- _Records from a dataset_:
══════════

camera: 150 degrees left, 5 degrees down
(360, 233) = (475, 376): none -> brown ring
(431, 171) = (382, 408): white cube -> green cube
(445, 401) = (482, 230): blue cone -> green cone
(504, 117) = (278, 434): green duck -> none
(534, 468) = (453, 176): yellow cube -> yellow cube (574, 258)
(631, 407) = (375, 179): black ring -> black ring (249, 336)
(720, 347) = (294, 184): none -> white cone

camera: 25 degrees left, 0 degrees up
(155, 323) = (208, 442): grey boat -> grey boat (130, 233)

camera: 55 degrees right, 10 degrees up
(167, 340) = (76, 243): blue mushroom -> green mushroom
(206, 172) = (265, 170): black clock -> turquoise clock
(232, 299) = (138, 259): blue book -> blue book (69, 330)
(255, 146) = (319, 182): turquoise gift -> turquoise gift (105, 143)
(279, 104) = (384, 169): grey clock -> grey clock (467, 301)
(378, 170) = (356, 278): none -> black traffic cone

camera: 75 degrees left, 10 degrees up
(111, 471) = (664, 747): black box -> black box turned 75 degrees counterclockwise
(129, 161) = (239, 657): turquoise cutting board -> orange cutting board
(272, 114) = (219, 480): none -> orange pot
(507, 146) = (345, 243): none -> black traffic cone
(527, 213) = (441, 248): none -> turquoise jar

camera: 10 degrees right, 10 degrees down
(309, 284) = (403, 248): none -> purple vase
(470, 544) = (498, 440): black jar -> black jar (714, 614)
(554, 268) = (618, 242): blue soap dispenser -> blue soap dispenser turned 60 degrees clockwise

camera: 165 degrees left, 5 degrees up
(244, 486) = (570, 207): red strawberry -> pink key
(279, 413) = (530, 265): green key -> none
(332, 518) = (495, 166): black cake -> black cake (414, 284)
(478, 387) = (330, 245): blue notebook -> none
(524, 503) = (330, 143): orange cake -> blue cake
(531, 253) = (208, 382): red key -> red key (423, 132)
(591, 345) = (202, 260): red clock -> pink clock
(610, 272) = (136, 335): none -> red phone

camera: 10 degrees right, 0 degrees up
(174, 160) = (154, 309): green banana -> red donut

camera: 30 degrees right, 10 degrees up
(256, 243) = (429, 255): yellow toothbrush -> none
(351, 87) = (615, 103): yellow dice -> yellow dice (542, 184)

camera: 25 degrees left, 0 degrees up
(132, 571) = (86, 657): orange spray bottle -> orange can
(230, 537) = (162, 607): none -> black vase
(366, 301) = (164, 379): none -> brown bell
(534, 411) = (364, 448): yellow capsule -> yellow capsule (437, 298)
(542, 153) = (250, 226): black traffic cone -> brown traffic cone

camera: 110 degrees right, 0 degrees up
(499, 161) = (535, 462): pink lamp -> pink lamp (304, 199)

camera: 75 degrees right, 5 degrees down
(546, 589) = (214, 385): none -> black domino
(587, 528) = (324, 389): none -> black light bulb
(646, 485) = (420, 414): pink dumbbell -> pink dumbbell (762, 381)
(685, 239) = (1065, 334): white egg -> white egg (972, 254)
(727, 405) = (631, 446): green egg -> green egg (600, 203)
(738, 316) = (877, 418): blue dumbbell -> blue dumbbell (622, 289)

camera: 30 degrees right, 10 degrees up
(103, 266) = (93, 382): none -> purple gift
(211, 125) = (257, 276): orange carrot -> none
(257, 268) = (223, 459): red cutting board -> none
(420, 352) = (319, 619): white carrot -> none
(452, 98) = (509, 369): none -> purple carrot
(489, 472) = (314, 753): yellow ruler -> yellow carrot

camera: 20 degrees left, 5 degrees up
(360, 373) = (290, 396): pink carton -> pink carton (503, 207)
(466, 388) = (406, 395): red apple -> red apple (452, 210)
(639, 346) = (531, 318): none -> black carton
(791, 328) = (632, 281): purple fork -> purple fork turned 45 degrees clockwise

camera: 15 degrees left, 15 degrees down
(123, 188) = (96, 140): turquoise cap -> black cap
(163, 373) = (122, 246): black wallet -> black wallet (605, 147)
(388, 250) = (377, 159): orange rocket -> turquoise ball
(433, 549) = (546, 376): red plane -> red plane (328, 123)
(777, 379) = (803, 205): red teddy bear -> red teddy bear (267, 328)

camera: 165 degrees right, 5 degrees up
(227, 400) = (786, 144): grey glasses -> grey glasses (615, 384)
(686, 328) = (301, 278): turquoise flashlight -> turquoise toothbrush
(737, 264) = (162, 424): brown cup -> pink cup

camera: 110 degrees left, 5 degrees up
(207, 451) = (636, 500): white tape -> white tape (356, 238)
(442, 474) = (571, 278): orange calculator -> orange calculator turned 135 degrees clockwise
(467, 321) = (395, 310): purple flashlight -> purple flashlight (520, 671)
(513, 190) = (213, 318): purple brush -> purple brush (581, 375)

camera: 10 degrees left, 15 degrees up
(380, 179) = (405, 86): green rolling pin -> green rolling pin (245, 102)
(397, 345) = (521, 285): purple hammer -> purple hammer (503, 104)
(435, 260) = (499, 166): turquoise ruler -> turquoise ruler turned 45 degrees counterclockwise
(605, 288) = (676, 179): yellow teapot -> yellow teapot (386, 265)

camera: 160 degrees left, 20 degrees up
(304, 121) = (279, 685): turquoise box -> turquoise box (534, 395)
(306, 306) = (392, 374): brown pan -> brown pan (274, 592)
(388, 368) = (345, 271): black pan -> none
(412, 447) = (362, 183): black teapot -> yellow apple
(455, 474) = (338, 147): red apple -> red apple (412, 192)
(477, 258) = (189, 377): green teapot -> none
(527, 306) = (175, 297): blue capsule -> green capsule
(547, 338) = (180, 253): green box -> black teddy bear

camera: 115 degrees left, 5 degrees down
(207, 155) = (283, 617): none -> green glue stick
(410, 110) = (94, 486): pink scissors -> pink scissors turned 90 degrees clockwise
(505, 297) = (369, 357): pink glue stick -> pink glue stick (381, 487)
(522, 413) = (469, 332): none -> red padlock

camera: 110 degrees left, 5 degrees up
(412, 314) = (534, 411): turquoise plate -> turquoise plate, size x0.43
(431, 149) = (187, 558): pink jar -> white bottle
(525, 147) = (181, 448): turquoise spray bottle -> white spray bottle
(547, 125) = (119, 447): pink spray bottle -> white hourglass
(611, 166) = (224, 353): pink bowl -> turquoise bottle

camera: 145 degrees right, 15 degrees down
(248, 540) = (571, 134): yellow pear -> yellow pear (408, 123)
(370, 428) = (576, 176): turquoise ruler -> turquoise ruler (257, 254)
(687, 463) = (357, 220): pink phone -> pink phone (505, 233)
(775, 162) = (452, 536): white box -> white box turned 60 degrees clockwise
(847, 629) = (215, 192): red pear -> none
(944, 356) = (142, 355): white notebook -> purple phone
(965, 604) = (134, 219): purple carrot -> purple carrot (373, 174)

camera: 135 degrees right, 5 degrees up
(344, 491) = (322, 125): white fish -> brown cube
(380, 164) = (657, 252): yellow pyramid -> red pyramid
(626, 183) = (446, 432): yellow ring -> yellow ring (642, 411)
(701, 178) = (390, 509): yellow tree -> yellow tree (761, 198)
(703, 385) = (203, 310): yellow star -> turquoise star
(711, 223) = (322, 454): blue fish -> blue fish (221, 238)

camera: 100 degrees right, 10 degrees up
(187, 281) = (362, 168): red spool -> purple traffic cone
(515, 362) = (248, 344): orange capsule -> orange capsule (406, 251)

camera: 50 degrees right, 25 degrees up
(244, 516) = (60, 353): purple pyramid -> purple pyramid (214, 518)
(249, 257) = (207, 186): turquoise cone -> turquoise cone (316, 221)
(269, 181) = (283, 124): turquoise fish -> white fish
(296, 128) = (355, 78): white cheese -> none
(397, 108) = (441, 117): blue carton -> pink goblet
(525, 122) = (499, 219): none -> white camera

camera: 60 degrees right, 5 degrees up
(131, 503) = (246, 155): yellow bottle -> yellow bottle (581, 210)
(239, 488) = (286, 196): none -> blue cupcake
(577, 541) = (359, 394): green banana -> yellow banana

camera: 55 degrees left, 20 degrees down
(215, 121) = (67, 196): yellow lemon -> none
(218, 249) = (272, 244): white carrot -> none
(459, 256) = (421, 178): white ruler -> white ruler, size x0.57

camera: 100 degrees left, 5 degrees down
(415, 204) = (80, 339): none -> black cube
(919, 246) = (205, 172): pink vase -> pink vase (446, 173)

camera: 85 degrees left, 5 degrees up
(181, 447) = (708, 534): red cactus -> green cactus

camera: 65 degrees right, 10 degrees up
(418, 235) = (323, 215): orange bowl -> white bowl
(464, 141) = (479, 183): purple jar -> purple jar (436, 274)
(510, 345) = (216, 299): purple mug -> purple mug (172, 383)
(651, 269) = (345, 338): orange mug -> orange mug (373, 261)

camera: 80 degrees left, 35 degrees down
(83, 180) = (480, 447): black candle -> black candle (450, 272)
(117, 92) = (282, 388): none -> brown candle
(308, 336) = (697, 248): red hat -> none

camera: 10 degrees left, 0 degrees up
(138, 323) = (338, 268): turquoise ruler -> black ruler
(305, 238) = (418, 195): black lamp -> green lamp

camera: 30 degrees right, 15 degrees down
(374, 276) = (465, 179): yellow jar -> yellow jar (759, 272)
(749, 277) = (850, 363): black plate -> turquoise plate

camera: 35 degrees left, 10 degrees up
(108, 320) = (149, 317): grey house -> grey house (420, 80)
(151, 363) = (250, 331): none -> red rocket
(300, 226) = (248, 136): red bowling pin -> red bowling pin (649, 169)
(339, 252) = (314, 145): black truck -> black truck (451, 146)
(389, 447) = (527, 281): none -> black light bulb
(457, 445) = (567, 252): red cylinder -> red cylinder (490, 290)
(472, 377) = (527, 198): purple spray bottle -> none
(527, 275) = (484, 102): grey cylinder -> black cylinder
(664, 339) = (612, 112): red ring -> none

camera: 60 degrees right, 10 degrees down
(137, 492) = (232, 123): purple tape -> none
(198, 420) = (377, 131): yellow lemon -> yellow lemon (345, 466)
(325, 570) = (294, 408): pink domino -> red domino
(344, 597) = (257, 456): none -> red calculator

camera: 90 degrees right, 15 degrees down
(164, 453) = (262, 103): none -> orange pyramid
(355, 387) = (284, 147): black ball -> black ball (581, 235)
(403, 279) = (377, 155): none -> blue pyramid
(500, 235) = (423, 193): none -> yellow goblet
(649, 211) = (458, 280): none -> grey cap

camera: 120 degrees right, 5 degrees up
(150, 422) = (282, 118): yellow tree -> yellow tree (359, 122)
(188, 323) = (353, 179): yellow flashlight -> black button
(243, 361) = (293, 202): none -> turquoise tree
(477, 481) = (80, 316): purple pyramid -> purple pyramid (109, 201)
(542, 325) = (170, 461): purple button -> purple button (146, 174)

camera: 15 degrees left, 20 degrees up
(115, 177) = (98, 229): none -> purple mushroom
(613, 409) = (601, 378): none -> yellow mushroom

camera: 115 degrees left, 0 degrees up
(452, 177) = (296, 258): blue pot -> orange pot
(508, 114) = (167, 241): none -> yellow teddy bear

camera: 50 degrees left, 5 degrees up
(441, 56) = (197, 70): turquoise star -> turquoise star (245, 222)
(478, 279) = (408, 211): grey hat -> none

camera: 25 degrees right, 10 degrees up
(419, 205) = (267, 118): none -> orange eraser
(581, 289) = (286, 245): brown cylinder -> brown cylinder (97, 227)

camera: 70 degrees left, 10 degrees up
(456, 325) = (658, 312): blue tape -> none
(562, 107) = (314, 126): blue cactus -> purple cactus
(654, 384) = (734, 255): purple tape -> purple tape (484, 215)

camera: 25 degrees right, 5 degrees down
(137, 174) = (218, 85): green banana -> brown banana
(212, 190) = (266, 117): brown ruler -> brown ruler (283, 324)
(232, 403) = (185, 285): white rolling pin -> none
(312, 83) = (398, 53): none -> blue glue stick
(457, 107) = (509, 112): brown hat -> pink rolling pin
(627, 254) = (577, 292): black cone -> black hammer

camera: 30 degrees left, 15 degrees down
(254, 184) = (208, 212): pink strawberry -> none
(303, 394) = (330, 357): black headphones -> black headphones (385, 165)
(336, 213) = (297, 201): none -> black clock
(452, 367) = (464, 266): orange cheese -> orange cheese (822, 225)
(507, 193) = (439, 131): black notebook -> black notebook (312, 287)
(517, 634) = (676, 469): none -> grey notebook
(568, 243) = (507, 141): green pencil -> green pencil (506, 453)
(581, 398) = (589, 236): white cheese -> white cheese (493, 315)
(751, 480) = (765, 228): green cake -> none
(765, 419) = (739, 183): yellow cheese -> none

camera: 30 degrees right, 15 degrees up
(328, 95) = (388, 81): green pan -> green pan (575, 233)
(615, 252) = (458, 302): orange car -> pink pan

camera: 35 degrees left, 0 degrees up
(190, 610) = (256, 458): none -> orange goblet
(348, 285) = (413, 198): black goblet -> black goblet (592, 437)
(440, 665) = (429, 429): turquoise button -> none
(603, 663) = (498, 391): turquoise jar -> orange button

══════════

Begin with the first line of the records and reproduce each line as is, ending with the line that holds "(631, 407) = (375, 179): black".

camera: 150 degrees left, 5 degrees down
(360, 233) = (475, 376): none -> brown ring
(431, 171) = (382, 408): white cube -> green cube
(445, 401) = (482, 230): blue cone -> green cone
(504, 117) = (278, 434): green duck -> none
(534, 468) = (453, 176): yellow cube -> yellow cube (574, 258)
(631, 407) = (375, 179): black ring -> black ring (249, 336)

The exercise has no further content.